What is required: Find the count of lines in the material below that include the word "none". State nothing but that number.

┏━━

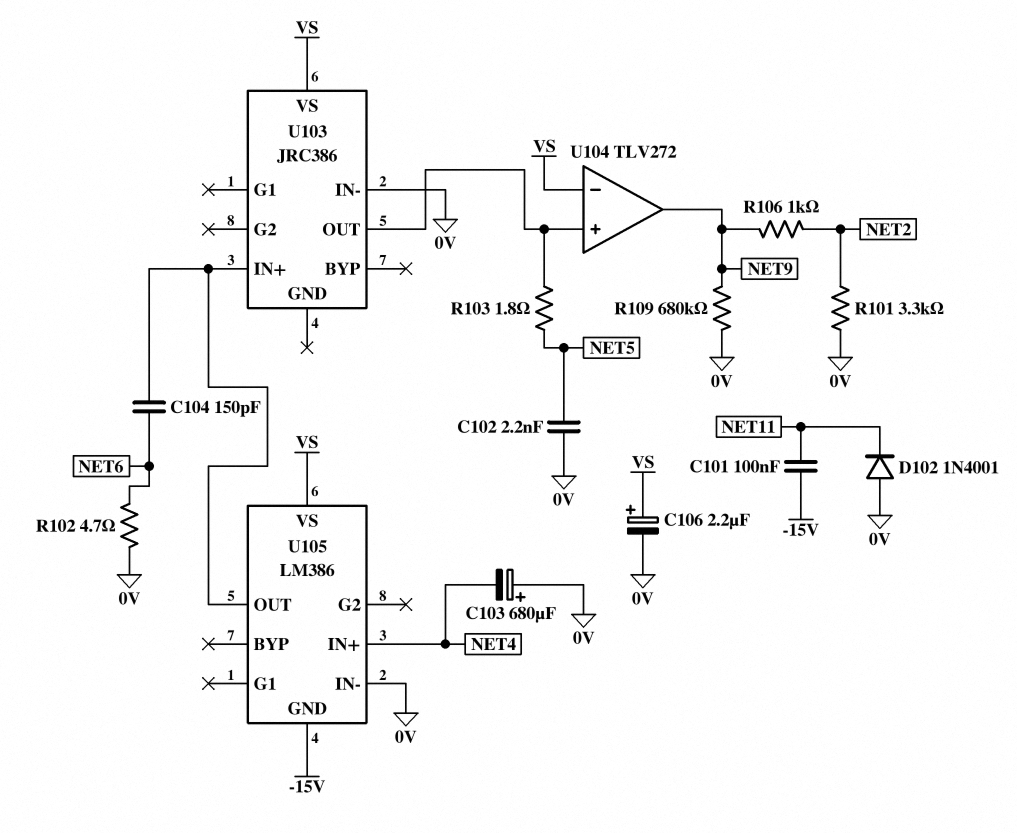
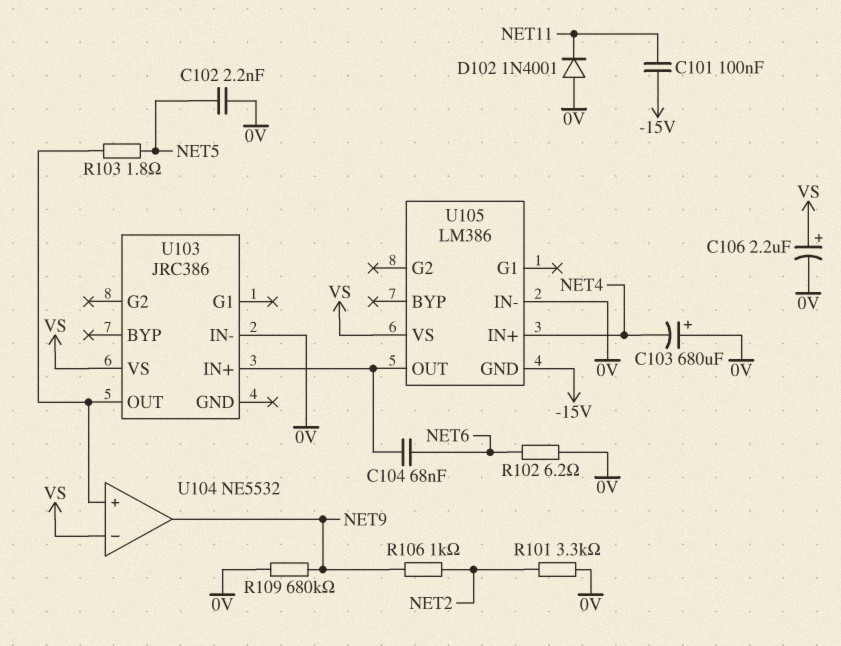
C104: 150pF (NET6, U103/IN+) -> 68nF (NET6, U103/IN+)
R102: 4.7 (0V, NET6) -> 6.2 (0V, NET6)
U104: TLV272 -> NE5532

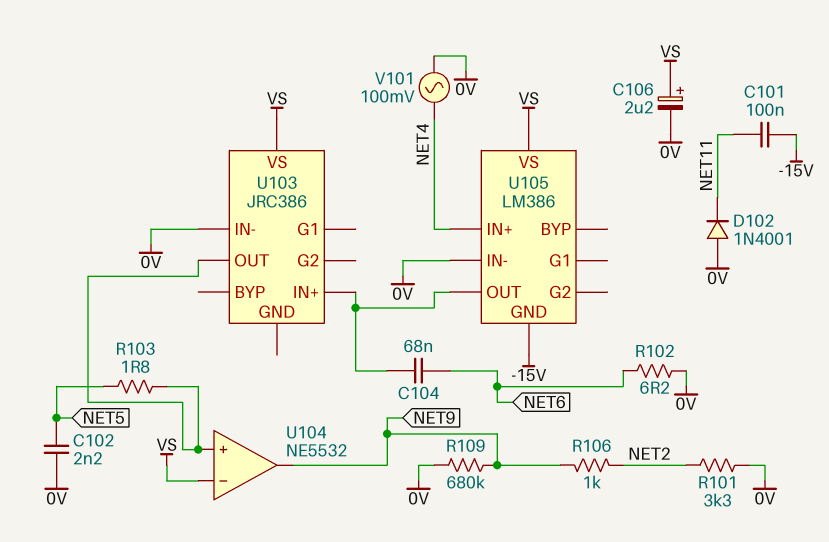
C103: 680uF (plus 0V, minus NET4) -> none
V101: none -> AC 100mV (0V, NET4)

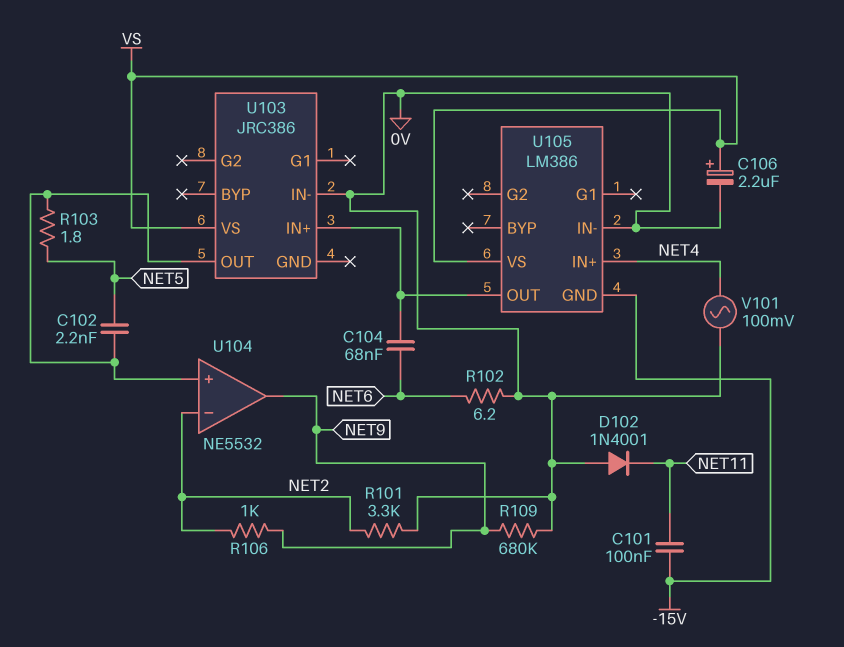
C102: 2.2nF (0V, NET5) -> 2.2nF (NET5, U103/OUT)
U104 pin in-: VS -> NET2

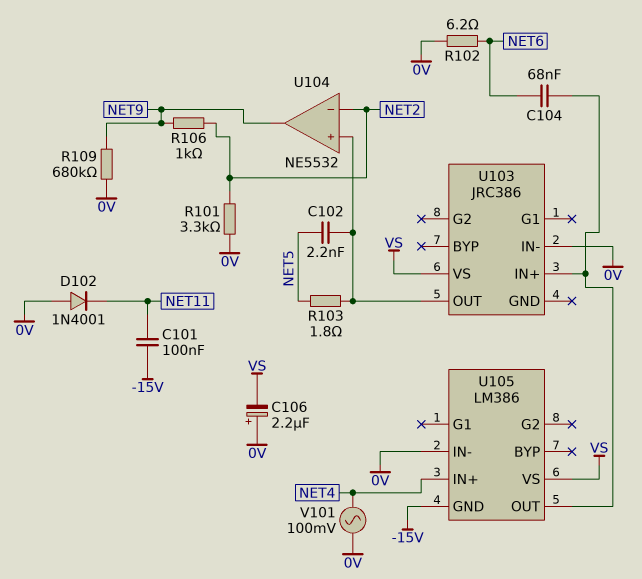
C106: 2.2uF (plus VS, minus 0V) -> 2.2uF (plus 0V, minus VS)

┗━━

Answer: 2